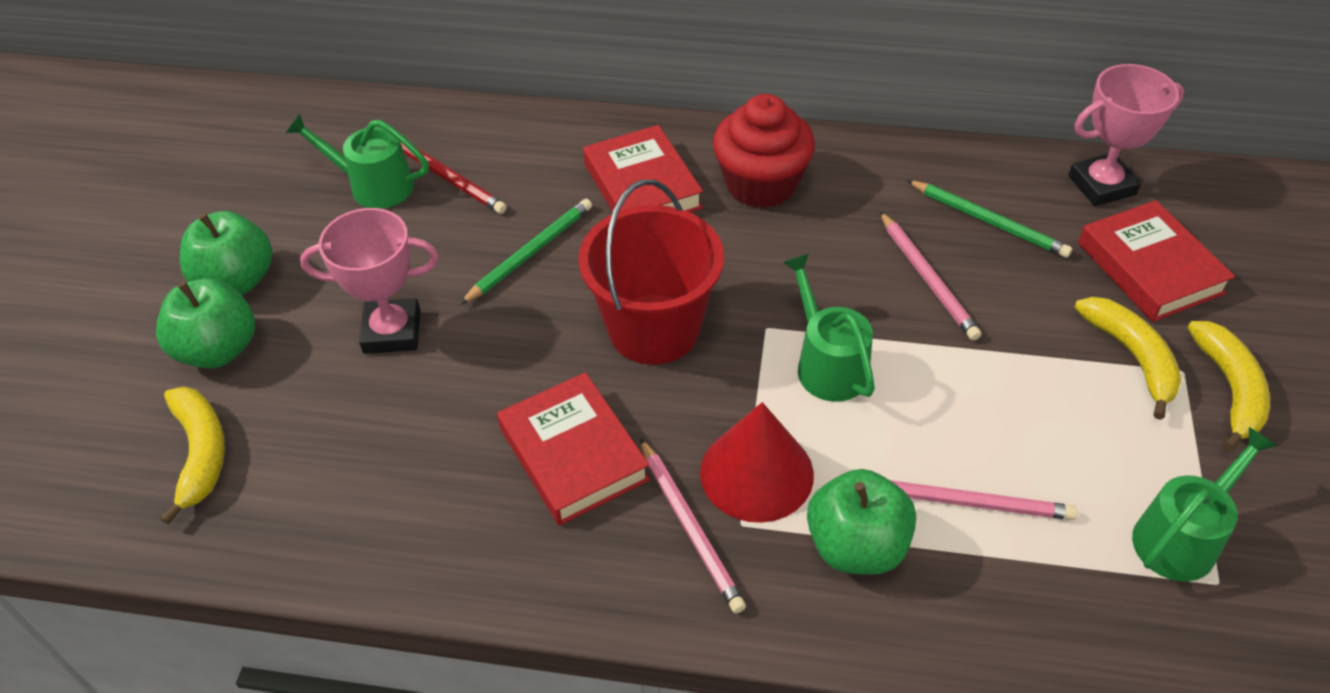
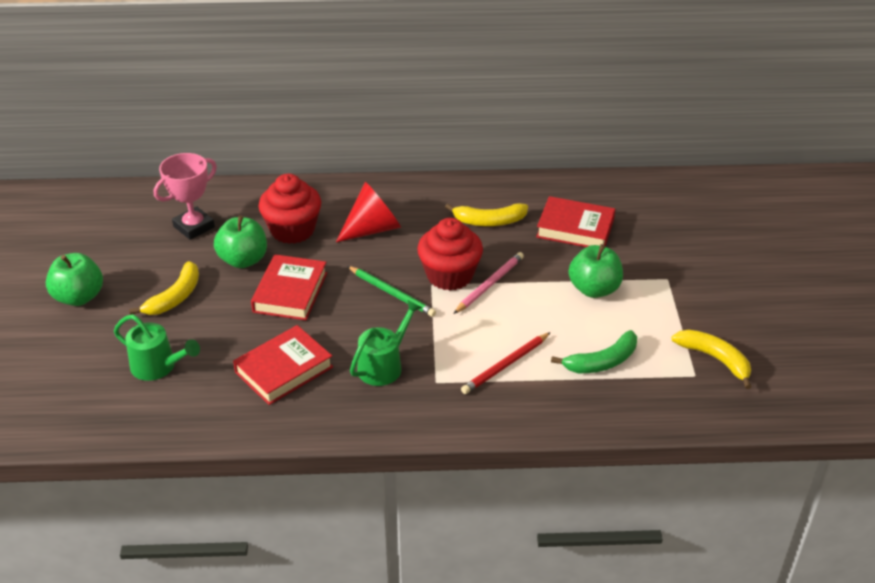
green banana: none = 0 -> [551,330,637,373] = 1
green pencil: [460,199,592,305] [907,180,1072,258] = 2 -> [347,266,436,317] = 1
green watering can: [286,113,429,209] [783,254,875,402] [1132,427,1277,582] = 3 -> [114,314,200,381] [350,300,422,386] = 2
pink pencil: [640,438,746,613] [880,212,981,341] [890,480,1078,520] = 3 -> [454,252,524,314] = 1
pink trophy: [300,208,439,354] [1068,64,1184,206] = 2 -> [154,153,217,240] = 1
red bucket: [578,179,724,365] = 1 -> none = 0
red cupcake: [713,94,815,208] = 1 -> [258,174,321,244] [417,218,483,291] = 2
· · · · · · ·
--- Instruction ---
No picture belongs in the copy; return the rest of the listing exactly.

--- Final answer ---
green banana: none = 0 -> [551,330,637,373] = 1
green pencil: [460,199,592,305] [907,180,1072,258] = 2 -> [347,266,436,317] = 1
green watering can: [286,113,429,209] [783,254,875,402] [1132,427,1277,582] = 3 -> [114,314,200,381] [350,300,422,386] = 2
pink pencil: [640,438,746,613] [880,212,981,341] [890,480,1078,520] = 3 -> [454,252,524,314] = 1
pink trophy: [300,208,439,354] [1068,64,1184,206] = 2 -> [154,153,217,240] = 1
red bucket: [578,179,724,365] = 1 -> none = 0
red cupcake: [713,94,815,208] = 1 -> [258,174,321,244] [417,218,483,291] = 2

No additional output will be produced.